### Aim of the task
Copy the entries from the start through the line containing "road 2 (track): [(142,343),(0,417)]", changing "track" to "dirt road" and leaving everything else the same. Leave out the pictures.

### Available records

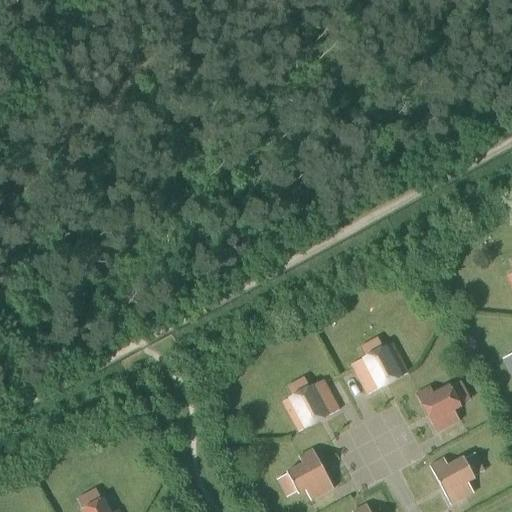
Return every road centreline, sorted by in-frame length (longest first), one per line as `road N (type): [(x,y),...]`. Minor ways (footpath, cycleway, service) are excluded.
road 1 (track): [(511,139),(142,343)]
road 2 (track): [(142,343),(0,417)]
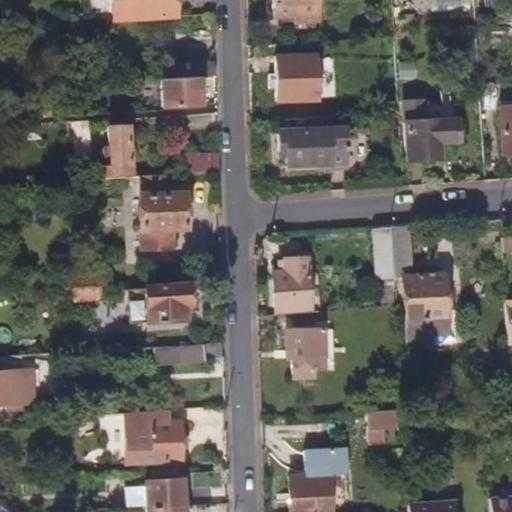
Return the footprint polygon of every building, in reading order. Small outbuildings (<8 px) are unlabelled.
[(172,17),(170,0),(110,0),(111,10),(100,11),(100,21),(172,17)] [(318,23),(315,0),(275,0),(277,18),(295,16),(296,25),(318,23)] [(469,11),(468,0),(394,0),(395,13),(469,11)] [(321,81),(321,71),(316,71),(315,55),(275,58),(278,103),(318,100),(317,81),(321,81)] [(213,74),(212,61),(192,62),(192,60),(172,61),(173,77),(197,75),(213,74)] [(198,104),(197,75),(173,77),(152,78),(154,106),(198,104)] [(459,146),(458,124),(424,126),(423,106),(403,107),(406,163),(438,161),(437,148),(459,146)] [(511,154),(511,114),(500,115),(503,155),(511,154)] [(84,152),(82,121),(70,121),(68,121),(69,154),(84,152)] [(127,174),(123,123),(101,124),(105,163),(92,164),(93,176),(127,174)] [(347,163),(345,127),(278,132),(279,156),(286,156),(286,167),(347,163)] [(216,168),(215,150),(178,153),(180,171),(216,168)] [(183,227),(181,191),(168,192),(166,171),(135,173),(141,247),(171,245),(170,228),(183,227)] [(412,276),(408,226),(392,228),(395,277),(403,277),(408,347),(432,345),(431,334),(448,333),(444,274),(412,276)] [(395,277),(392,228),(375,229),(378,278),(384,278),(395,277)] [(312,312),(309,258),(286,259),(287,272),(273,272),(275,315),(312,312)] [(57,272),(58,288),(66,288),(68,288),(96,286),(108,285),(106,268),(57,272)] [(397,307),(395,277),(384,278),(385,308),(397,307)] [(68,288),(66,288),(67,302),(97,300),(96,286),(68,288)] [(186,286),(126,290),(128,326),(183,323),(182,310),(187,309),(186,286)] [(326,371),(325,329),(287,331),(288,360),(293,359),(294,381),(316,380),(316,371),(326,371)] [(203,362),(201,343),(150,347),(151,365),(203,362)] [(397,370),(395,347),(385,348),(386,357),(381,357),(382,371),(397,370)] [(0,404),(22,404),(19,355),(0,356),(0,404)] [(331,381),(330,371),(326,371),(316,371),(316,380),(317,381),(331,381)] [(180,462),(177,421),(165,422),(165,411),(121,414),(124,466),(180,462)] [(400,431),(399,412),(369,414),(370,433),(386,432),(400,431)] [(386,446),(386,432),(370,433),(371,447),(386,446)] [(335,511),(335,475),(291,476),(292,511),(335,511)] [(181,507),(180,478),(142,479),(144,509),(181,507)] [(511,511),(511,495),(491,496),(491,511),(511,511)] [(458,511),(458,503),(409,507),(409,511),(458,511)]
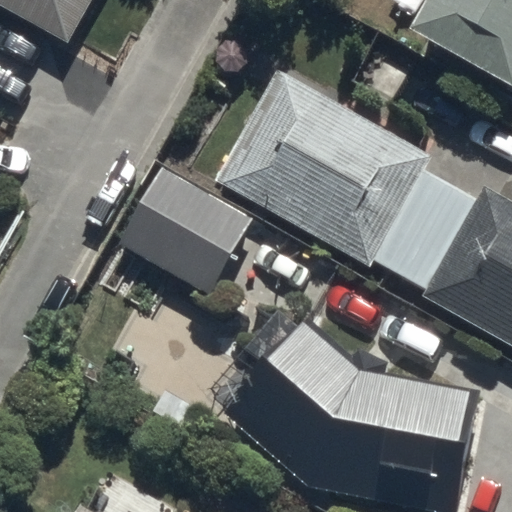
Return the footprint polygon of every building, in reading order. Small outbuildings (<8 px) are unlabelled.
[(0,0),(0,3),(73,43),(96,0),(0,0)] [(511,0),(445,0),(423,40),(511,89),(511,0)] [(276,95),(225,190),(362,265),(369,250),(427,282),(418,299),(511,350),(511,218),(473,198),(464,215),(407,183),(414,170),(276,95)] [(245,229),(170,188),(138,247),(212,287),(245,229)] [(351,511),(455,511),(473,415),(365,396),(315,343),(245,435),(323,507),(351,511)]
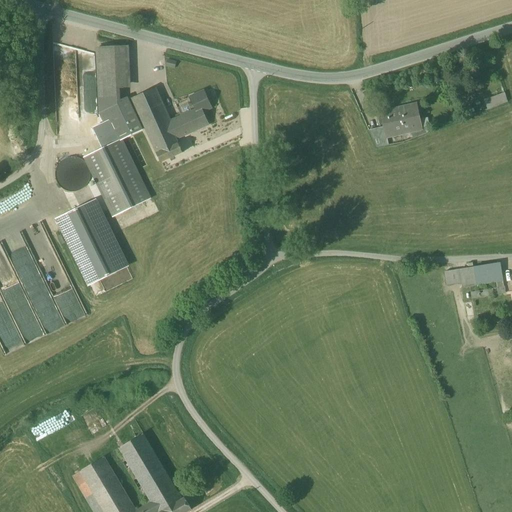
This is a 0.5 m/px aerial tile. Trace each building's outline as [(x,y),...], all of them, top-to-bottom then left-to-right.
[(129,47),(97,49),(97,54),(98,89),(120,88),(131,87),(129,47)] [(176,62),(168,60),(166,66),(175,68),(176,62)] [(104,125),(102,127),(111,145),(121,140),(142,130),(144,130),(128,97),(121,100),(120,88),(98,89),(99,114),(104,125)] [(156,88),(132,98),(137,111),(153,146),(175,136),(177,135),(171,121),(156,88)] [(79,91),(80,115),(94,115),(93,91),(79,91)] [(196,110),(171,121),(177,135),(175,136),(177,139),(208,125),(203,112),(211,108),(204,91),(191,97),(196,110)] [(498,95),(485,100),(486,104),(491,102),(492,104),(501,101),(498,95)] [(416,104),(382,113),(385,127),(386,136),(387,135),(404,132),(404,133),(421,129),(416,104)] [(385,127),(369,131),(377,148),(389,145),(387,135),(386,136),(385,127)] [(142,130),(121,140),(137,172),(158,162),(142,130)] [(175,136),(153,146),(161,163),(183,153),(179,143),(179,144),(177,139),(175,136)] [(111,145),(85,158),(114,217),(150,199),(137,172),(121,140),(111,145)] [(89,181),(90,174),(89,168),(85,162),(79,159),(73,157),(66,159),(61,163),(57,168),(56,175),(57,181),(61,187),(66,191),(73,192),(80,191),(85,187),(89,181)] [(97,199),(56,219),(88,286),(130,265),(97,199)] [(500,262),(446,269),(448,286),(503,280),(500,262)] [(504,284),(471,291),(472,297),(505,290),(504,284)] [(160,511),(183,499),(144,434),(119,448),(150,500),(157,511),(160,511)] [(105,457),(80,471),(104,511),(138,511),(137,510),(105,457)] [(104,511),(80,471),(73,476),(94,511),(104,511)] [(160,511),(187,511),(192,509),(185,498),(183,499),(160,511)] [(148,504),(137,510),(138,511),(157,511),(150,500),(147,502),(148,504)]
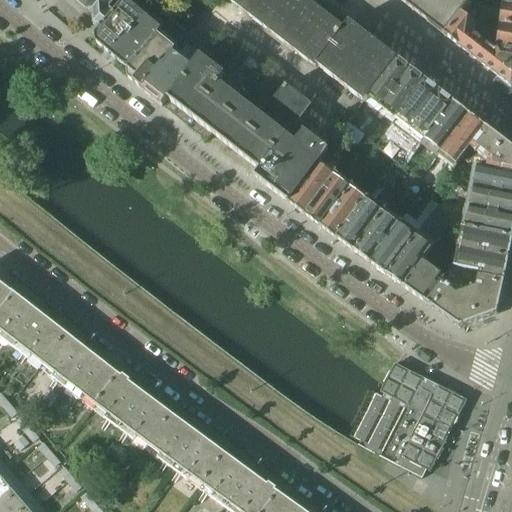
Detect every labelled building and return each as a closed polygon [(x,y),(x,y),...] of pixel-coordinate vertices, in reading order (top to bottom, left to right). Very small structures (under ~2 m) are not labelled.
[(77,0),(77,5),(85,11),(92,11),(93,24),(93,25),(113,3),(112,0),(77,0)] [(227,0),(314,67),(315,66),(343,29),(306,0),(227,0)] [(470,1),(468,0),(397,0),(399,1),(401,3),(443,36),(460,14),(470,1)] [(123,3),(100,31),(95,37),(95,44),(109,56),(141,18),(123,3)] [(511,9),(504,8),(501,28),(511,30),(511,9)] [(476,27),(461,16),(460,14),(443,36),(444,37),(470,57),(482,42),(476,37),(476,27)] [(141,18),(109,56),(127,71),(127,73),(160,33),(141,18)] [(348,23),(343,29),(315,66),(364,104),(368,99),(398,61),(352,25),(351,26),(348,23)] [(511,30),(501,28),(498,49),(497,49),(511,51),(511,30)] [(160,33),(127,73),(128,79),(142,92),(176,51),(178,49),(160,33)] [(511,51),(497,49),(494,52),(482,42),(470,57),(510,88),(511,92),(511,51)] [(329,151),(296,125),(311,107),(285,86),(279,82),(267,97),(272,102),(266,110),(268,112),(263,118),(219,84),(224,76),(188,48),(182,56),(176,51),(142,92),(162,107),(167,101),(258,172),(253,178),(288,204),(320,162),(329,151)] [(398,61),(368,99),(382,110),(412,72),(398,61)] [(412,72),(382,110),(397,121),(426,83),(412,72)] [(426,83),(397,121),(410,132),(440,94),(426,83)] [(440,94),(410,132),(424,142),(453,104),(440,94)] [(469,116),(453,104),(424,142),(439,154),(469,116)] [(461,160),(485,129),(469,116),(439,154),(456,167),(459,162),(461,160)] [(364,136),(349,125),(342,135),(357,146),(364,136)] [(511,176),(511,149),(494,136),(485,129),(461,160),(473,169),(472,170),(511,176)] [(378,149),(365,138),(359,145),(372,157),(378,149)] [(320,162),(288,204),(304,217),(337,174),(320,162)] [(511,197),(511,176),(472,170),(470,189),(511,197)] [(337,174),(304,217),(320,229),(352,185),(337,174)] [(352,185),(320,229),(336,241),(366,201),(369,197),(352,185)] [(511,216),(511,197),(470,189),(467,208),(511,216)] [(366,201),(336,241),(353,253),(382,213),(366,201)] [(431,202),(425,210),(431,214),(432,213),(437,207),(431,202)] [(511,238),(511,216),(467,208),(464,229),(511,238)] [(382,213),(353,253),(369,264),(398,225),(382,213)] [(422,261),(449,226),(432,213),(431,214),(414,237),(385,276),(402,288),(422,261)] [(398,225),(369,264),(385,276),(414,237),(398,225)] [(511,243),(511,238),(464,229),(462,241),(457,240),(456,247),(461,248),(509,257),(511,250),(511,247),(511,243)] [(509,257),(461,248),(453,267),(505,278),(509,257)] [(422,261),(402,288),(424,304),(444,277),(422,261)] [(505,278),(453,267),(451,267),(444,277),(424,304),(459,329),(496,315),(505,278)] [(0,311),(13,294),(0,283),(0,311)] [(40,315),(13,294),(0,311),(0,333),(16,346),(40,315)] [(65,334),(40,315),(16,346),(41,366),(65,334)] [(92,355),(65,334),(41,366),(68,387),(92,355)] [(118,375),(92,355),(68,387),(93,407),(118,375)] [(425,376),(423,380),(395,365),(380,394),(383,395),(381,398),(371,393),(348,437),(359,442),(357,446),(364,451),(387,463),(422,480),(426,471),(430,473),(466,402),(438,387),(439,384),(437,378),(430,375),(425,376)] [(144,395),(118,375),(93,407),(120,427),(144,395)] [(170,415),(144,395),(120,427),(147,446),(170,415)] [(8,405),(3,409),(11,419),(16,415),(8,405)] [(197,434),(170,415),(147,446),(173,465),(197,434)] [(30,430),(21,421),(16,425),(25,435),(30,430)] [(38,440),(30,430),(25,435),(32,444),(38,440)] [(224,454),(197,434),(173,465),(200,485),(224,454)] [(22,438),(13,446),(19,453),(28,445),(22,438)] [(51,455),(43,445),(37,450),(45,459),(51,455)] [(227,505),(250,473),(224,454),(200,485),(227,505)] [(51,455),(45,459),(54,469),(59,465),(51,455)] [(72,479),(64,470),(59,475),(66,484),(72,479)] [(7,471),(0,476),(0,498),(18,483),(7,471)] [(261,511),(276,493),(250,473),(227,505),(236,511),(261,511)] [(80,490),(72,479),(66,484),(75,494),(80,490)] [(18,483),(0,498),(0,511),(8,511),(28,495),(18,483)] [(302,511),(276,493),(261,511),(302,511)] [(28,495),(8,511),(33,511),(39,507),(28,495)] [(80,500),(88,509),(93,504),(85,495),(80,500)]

### Result of this exercise
Return every road centreline, sorted by in-frame length (longest first), one per line as `road N (type): [(x,y),...]`. Minor ways (footpath, cycleway, service) are excluded.
road 1 (dirt road): [(511,139),(142,343)]
road 2 (dirt road): [(142,343),(0,417)]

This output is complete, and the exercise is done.